=== Section Start ===

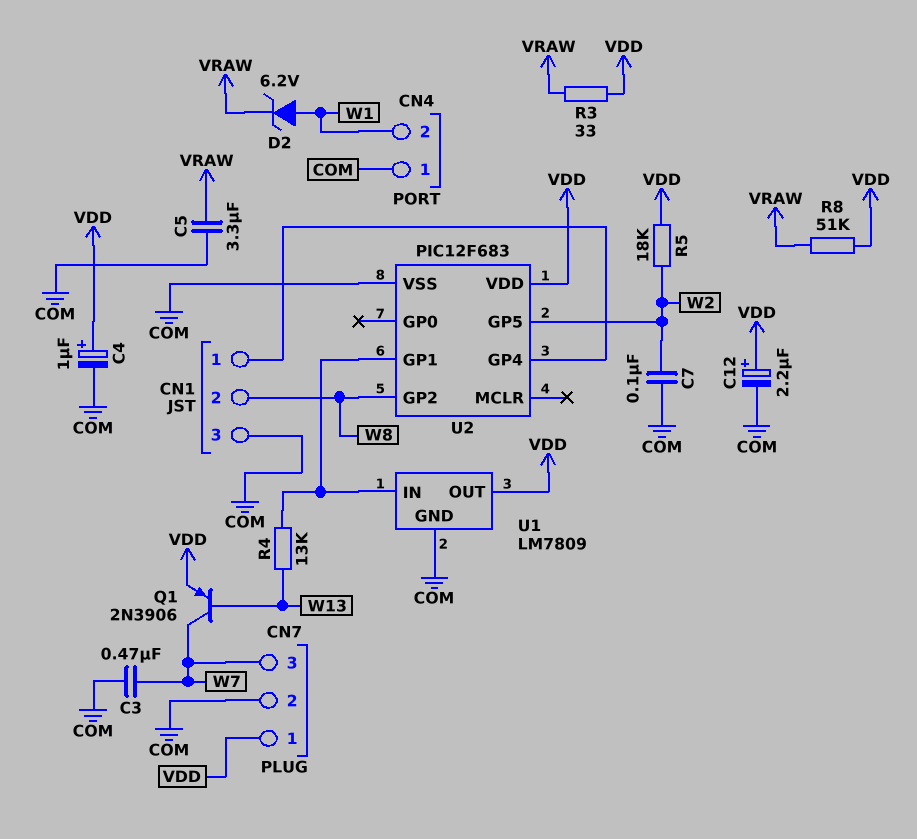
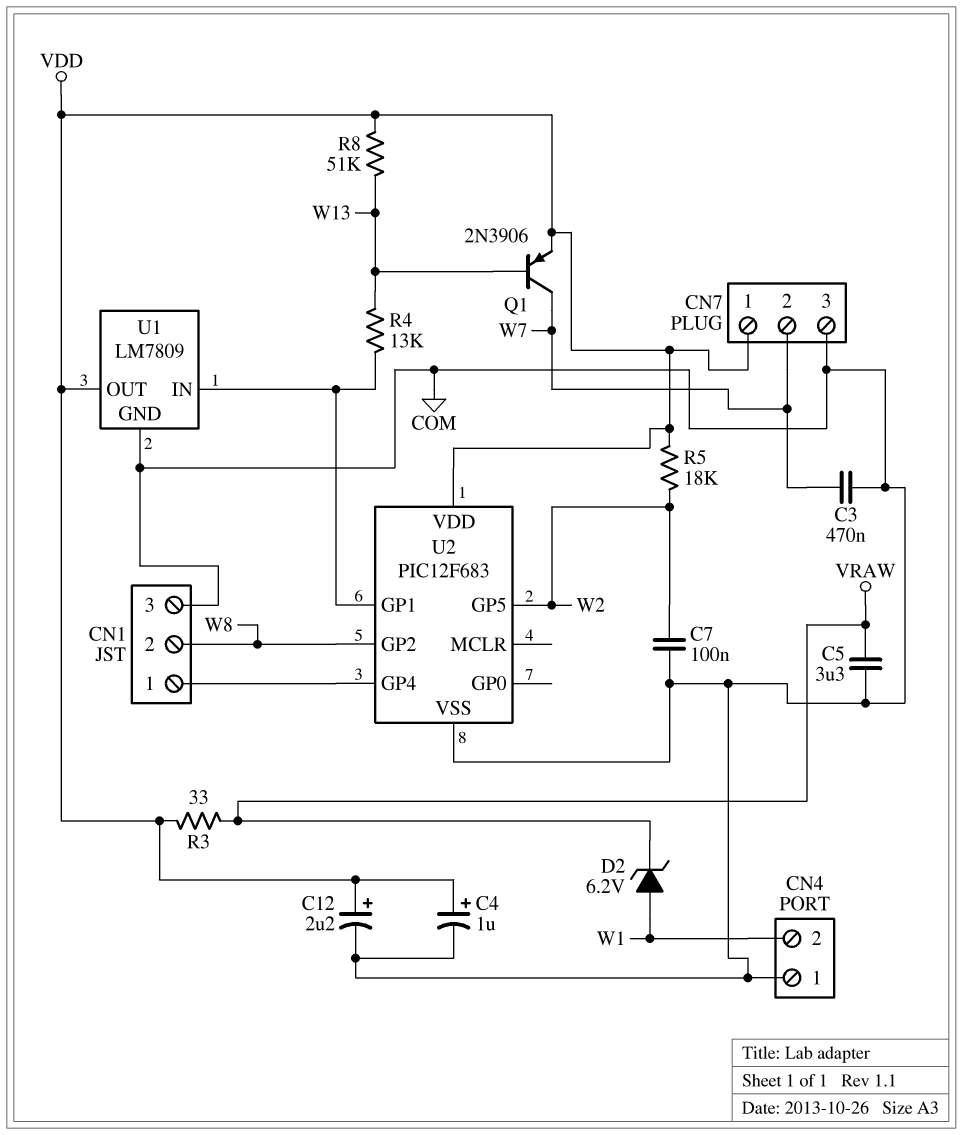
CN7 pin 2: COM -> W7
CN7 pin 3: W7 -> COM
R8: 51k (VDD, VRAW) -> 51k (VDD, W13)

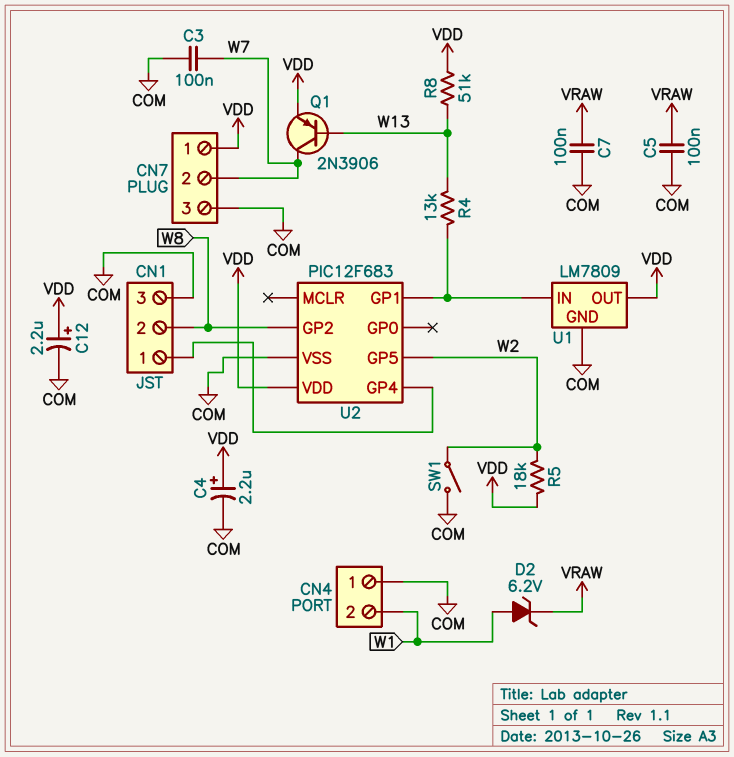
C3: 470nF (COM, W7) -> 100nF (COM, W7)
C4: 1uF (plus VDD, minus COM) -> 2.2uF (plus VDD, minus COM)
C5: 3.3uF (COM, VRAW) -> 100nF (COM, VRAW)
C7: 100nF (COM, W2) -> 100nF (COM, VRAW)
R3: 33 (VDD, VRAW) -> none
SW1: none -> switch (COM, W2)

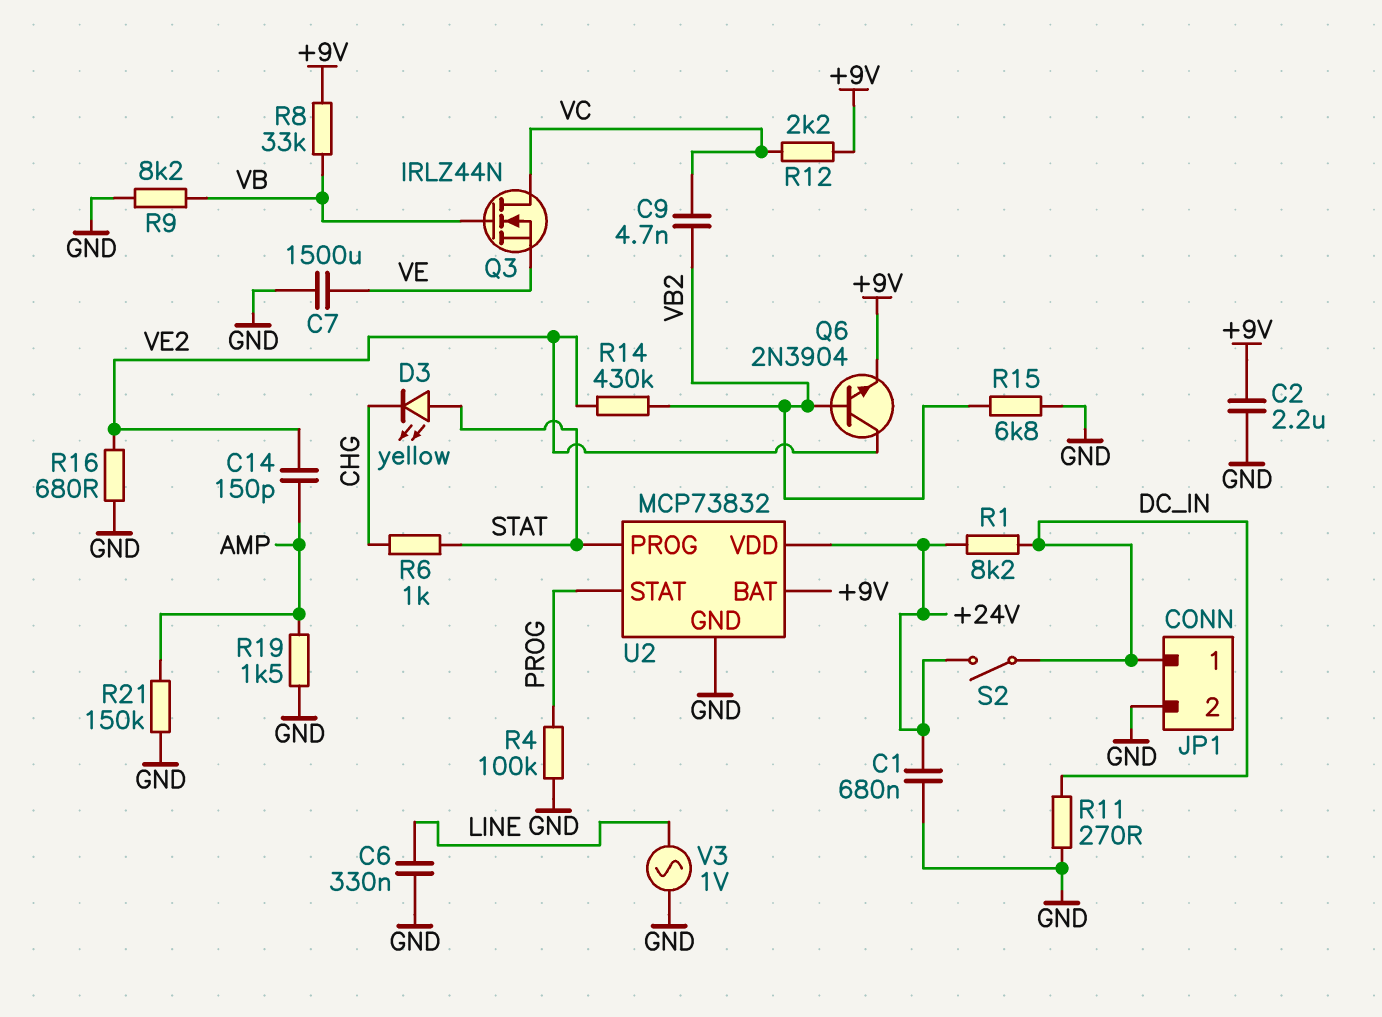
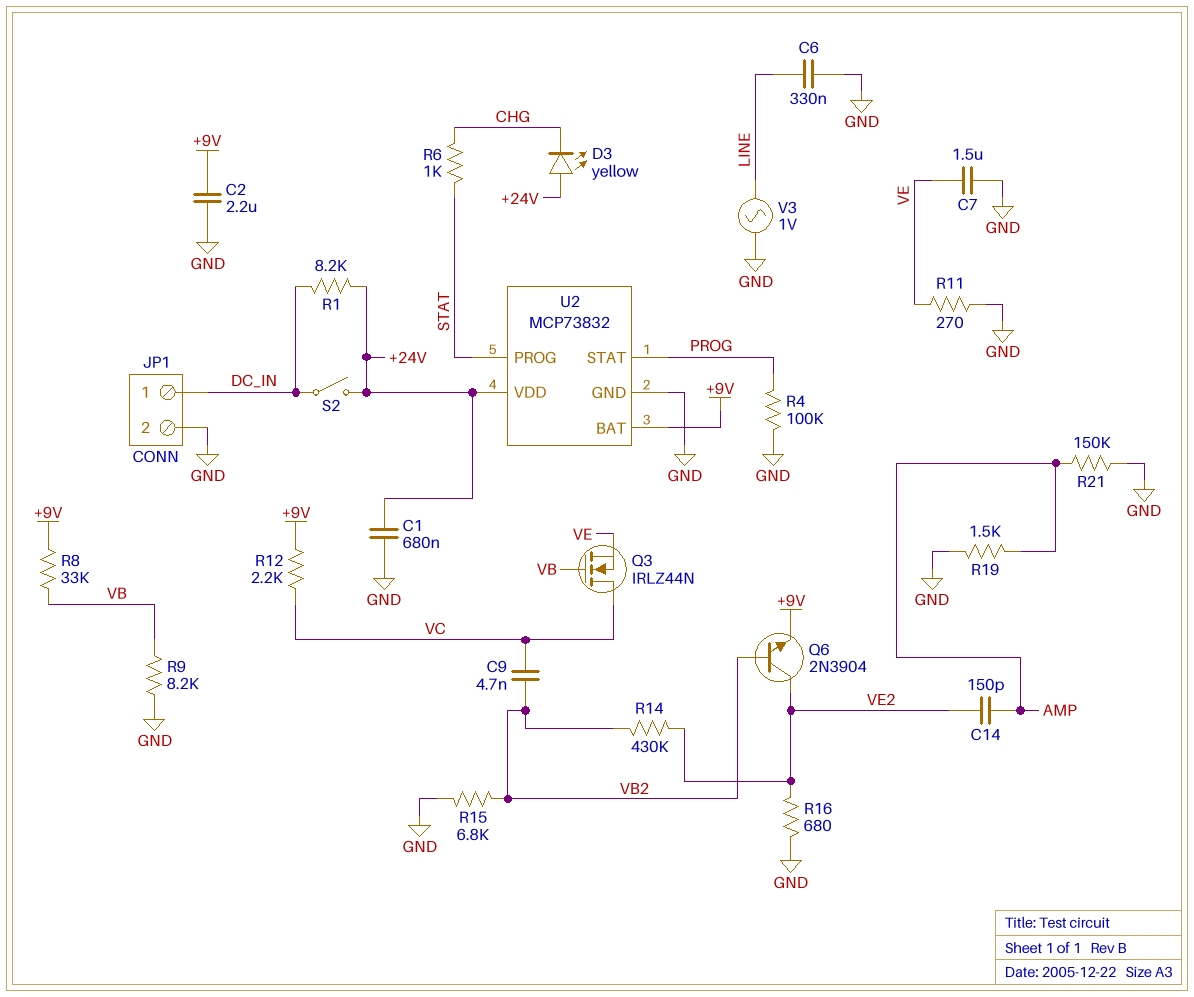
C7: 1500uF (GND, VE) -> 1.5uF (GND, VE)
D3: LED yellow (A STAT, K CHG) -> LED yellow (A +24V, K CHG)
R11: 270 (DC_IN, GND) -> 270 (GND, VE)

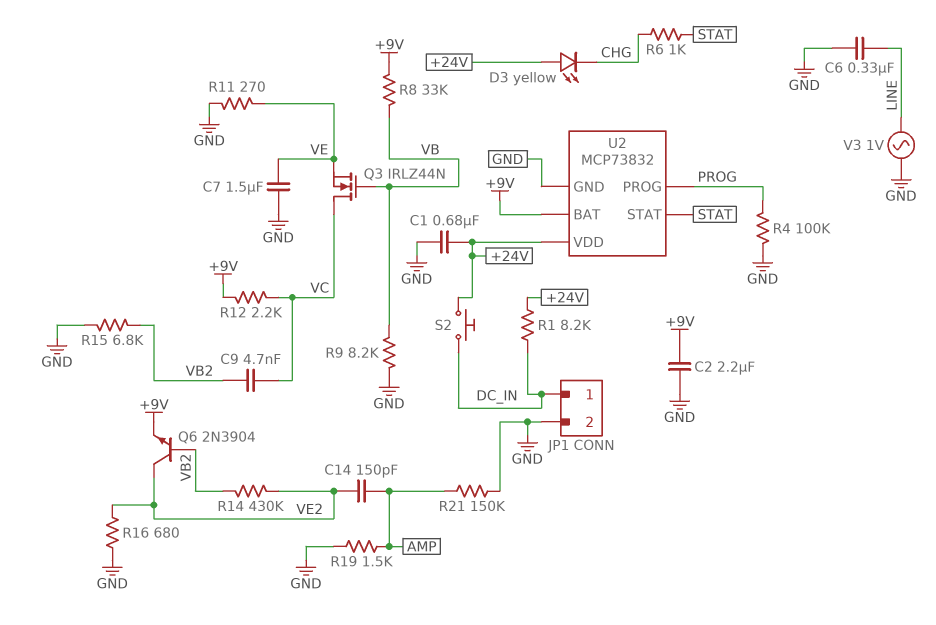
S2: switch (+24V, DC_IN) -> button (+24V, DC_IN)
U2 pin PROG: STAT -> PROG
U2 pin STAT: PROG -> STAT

=== Section End ===

## What the task requires
An exact reproduction of the data above is required, with every picture removed.

## Exercise answer
CN7 pin 2: COM -> W7
CN7 pin 3: W7 -> COM
R8: 51k (VDD, VRAW) -> 51k (VDD, W13)

C3: 470nF (COM, W7) -> 100nF (COM, W7)
C4: 1uF (plus VDD, minus COM) -> 2.2uF (plus VDD, minus COM)
C5: 3.3uF (COM, VRAW) -> 100nF (COM, VRAW)
C7: 100nF (COM, W2) -> 100nF (COM, VRAW)
R3: 33 (VDD, VRAW) -> none
SW1: none -> switch (COM, W2)

C7: 1500uF (GND, VE) -> 1.5uF (GND, VE)
D3: LED yellow (A STAT, K CHG) -> LED yellow (A +24V, K CHG)
R11: 270 (DC_IN, GND) -> 270 (GND, VE)

S2: switch (+24V, DC_IN) -> button (+24V, DC_IN)
U2 pin PROG: STAT -> PROG
U2 pin STAT: PROG -> STAT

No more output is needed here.